What the task asks: Starting at the line with "red ball: 2 -> 3" in it, reproduce each line below through the last one, exactly, and include nothing else.

Scene images with change listings
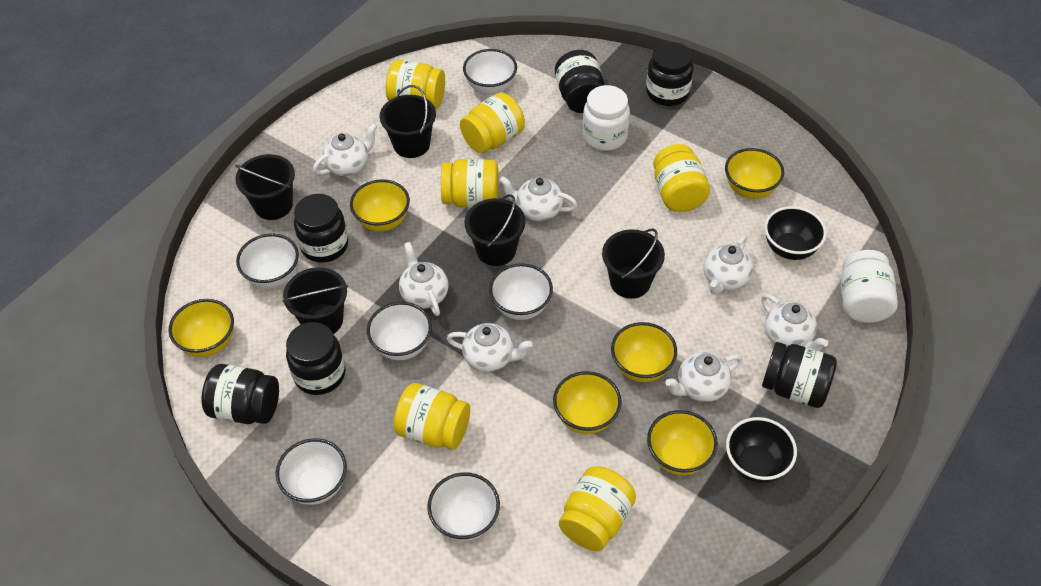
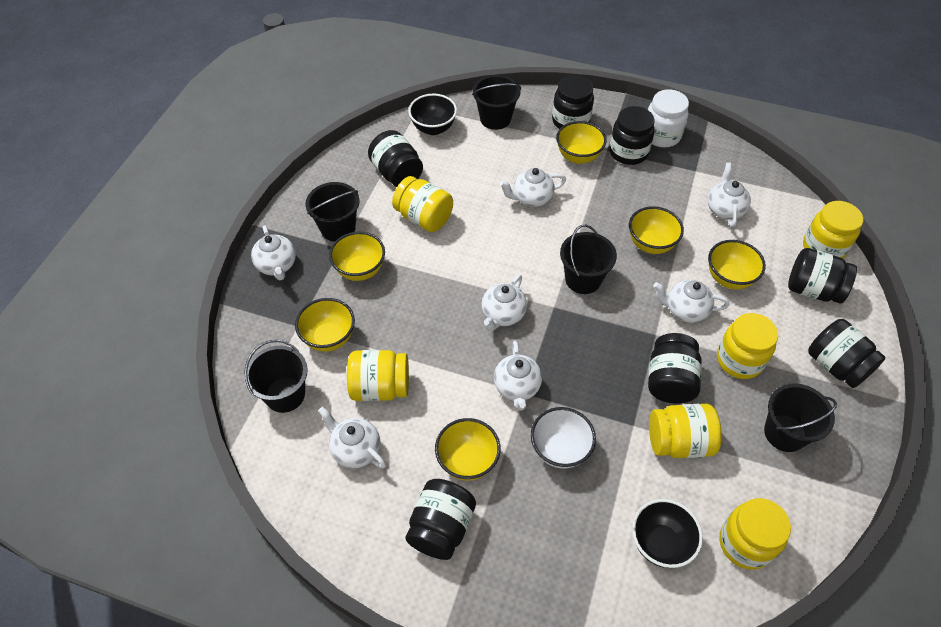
black jar: 6 -> 7
white bowl: 6 -> 1
white jar: 2 -> 1

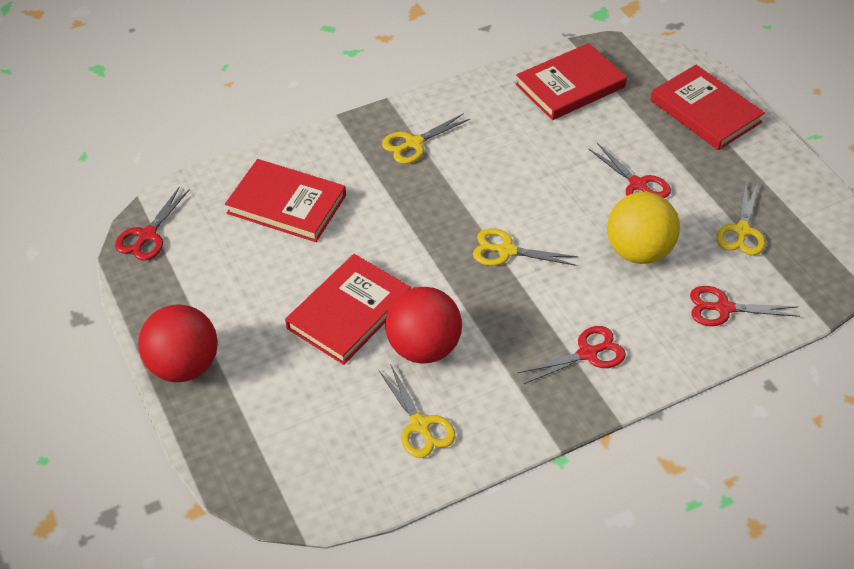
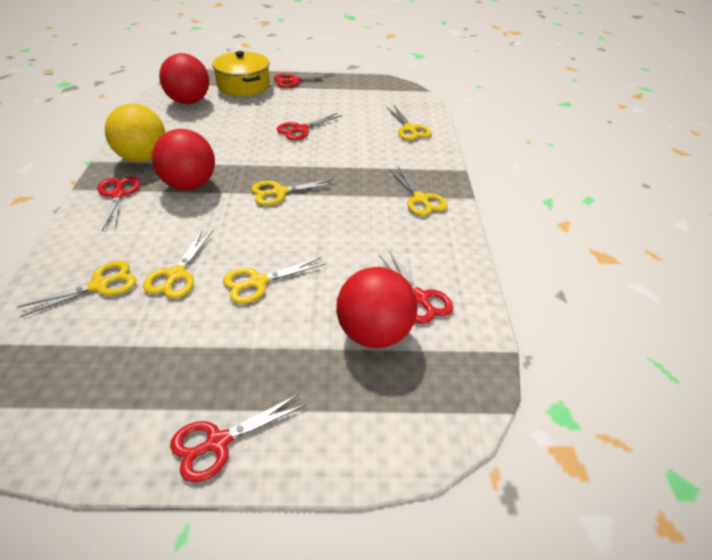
red ball: 2 -> 3
red book: 4 -> 0
red scissors: 4 -> 5
yellow pot: 0 -> 1
yellow scissors: 4 -> 6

Exercise result:
red ball: 2 -> 3
red book: 4 -> 0
red scissors: 4 -> 5
yellow pot: 0 -> 1
yellow scissors: 4 -> 6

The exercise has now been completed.